WHAT IS REQUIRED
Keep the wording of every entry exactly as it is while leaving the pictures out of your copy.
[Opening SOURCE MATERIAL section]
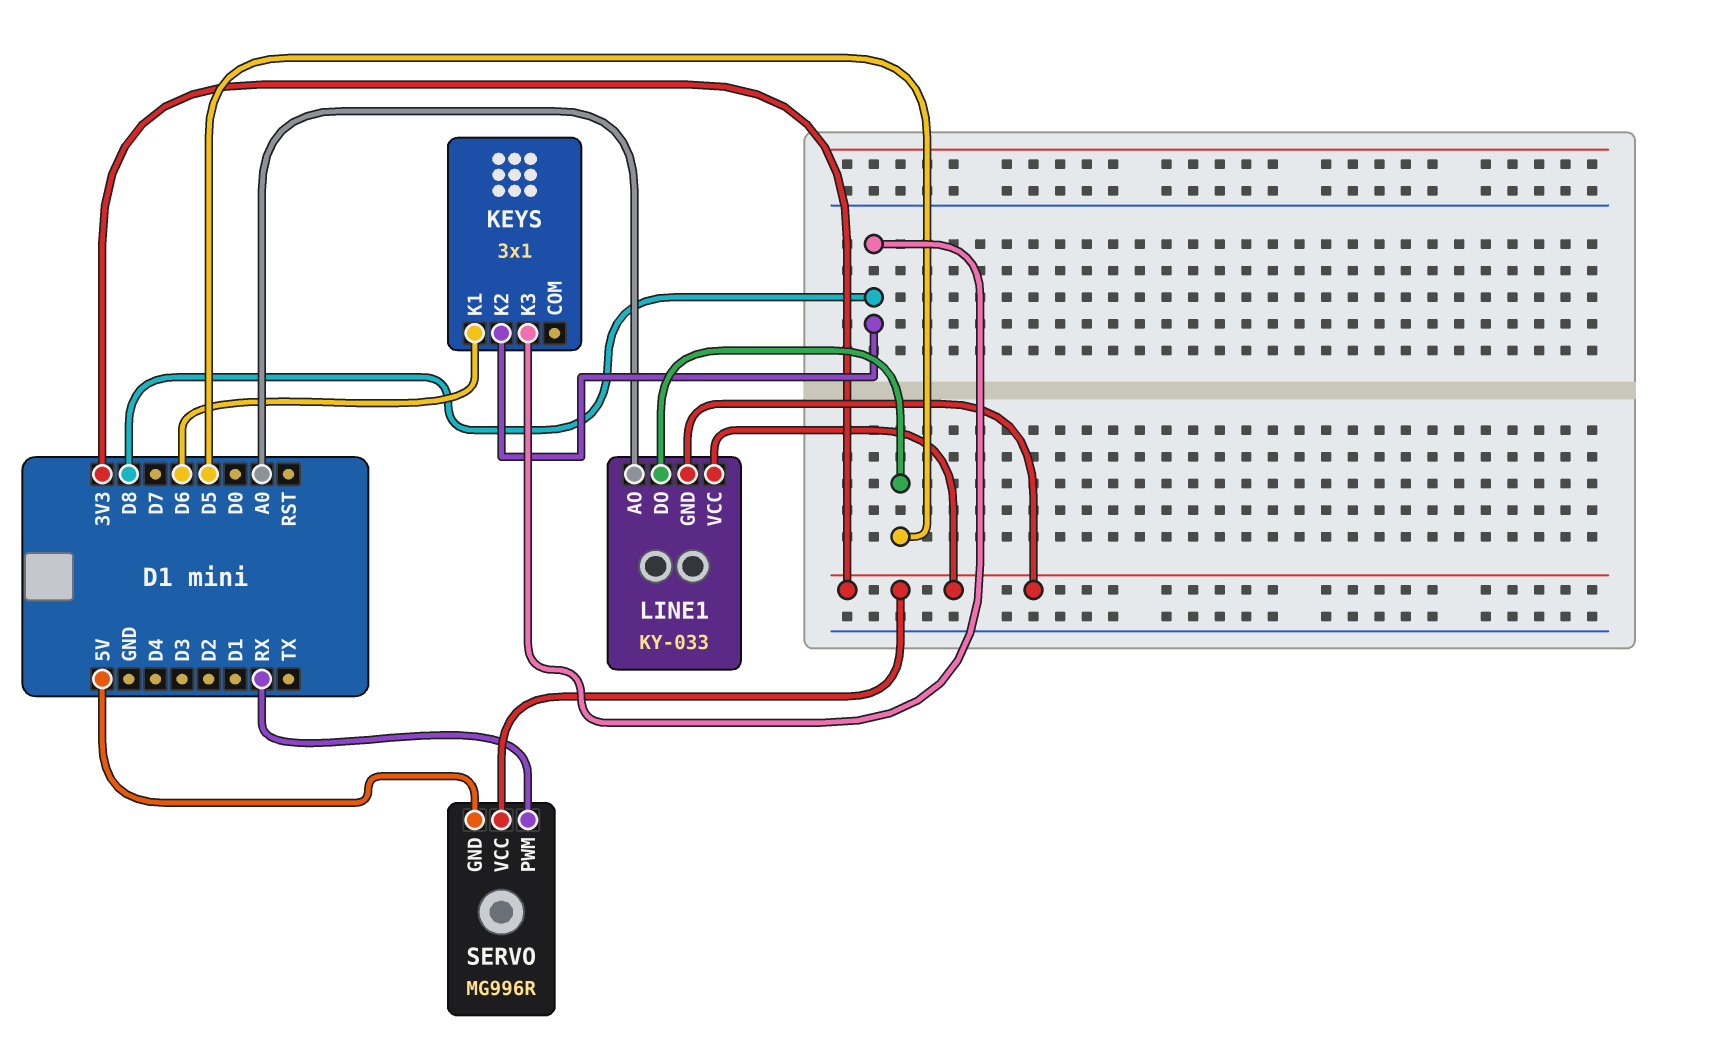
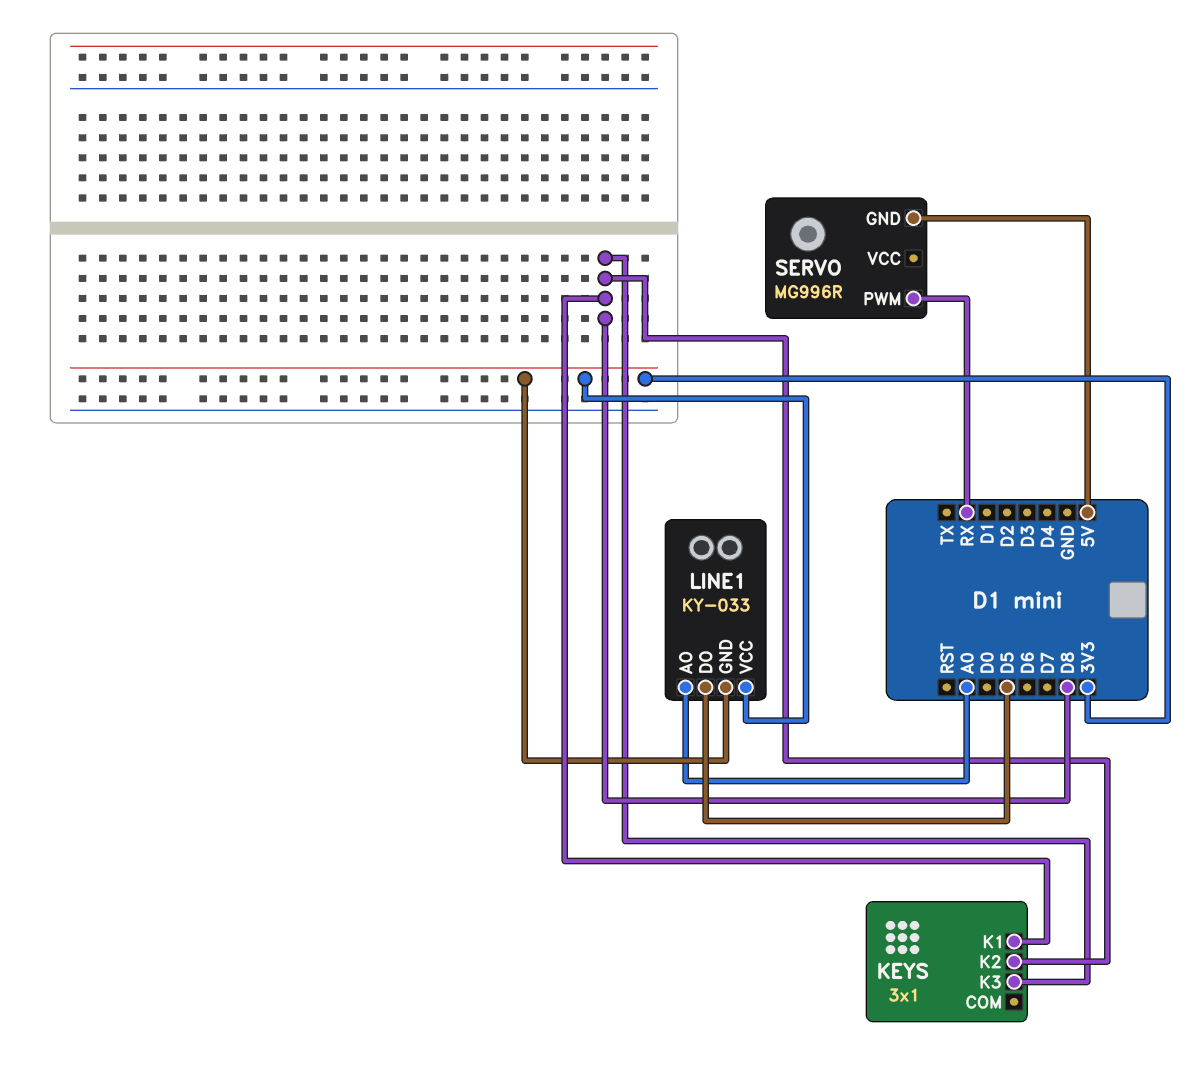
KEYS pin K1: D6 -> D8
SERVO pin VCC: 3V3 -> none

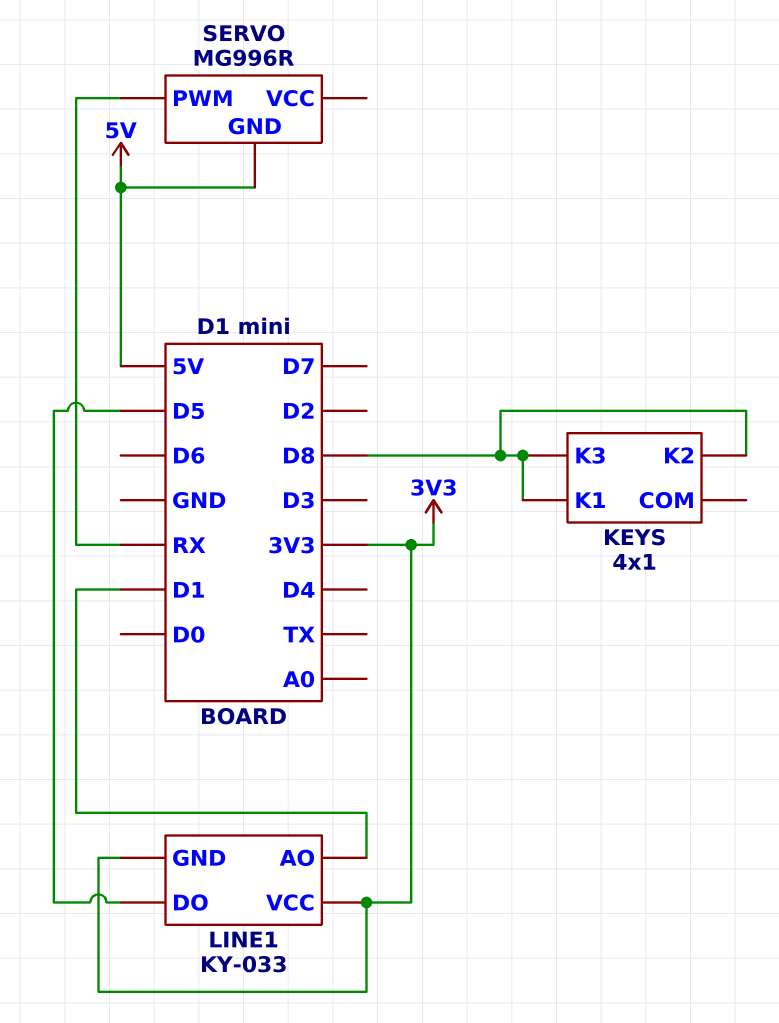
KEYS: 3x1 -> 4x1
LINE1 pin AO: A0 -> D1

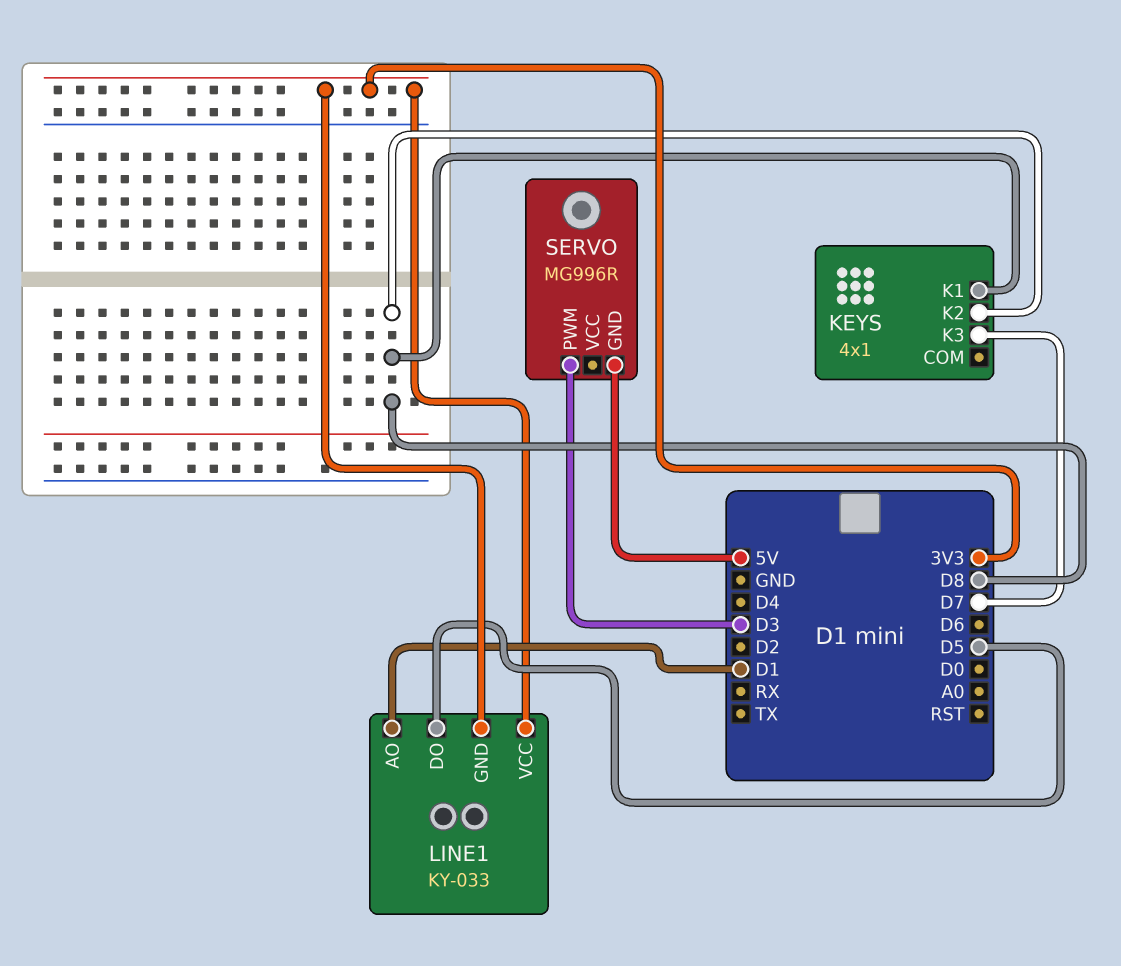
KEYS pin K3: D8 -> D7
SERVO pin PWM: RX -> D3

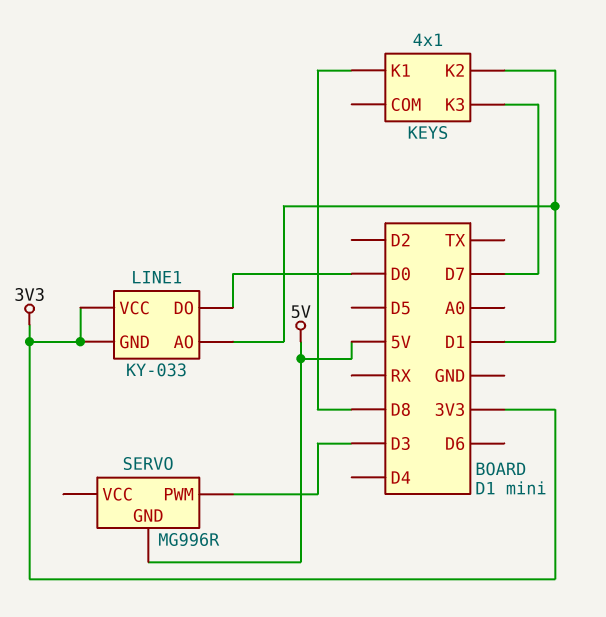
KEYS pin K2: D8 -> D1
LINE1 pin DO: D5 -> D0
[Closing SOURCE MATERIAL section]
TASK RESULT
KEYS pin K1: D6 -> D8
SERVO pin VCC: 3V3 -> none

KEYS: 3x1 -> 4x1
LINE1 pin AO: A0 -> D1

KEYS pin K3: D8 -> D7
SERVO pin PWM: RX -> D3

KEYS pin K2: D8 -> D1
LINE1 pin DO: D5 -> D0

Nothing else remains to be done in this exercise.